§ **Extracted data entries**:
+--
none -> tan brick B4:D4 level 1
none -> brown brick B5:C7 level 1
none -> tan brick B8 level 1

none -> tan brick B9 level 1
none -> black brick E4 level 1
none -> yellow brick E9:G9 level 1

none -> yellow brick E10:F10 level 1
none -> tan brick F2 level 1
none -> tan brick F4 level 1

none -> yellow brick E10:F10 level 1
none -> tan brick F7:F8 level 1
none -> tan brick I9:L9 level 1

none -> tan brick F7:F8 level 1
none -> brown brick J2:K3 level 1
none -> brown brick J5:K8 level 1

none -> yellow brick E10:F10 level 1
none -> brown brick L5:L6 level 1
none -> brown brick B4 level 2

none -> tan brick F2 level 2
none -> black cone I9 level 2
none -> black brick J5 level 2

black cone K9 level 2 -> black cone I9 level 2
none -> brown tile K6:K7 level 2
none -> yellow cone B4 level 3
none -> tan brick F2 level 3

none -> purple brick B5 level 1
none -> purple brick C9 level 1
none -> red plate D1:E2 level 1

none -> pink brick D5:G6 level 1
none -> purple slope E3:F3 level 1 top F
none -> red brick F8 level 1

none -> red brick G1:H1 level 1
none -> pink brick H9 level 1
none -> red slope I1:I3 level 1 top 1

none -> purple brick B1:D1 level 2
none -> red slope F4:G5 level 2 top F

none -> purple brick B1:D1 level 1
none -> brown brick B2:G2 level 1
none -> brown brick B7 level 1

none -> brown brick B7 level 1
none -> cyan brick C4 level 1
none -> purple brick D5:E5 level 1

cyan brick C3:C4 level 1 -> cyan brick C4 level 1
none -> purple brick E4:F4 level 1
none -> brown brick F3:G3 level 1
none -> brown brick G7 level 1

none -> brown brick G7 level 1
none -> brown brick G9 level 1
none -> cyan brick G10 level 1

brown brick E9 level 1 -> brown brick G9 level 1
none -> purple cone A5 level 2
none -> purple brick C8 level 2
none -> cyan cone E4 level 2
+--
§ **Instructions to follow**: Your task is to write out every record exactly.

§ **Result of the task**:
none -> tan brick B4:D4 level 1
none -> brown brick B5:C7 level 1
none -> tan brick B8 level 1

none -> tan brick B9 level 1
none -> black brick E4 level 1
none -> yellow brick E9:G9 level 1

none -> yellow brick E10:F10 level 1
none -> tan brick F2 level 1
none -> tan brick F4 level 1

none -> yellow brick E10:F10 level 1
none -> tan brick F7:F8 level 1
none -> tan brick I9:L9 level 1

none -> tan brick F7:F8 level 1
none -> brown brick J2:K3 level 1
none -> brown brick J5:K8 level 1

none -> yellow brick E10:F10 level 1
none -> brown brick L5:L6 level 1
none -> brown brick B4 level 2

none -> tan brick F2 level 2
none -> black cone I9 level 2
none -> black brick J5 level 2

black cone K9 level 2 -> black cone I9 level 2
none -> brown tile K6:K7 level 2
none -> yellow cone B4 level 3
none -> tan brick F2 level 3

none -> purple brick B5 level 1
none -> purple brick C9 level 1
none -> red plate D1:E2 level 1

none -> pink brick D5:G6 level 1
none -> purple slope E3:F3 level 1 top F
none -> red brick F8 level 1

none -> red brick G1:H1 level 1
none -> pink brick H9 level 1
none -> red slope I1:I3 level 1 top 1

none -> purple brick B1:D1 level 2
none -> red slope F4:G5 level 2 top F

none -> purple brick B1:D1 level 1
none -> brown brick B2:G2 level 1
none -> brown brick B7 level 1

none -> brown brick B7 level 1
none -> cyan brick C4 level 1
none -> purple brick D5:E5 level 1

cyan brick C3:C4 level 1 -> cyan brick C4 level 1
none -> purple brick E4:F4 level 1
none -> brown brick F3:G3 level 1
none -> brown brick G7 level 1

none -> brown brick G7 level 1
none -> brown brick G9 level 1
none -> cyan brick G10 level 1

brown brick E9 level 1 -> brown brick G9 level 1
none -> purple cone A5 level 2
none -> purple brick C8 level 2
none -> cyan cone E4 level 2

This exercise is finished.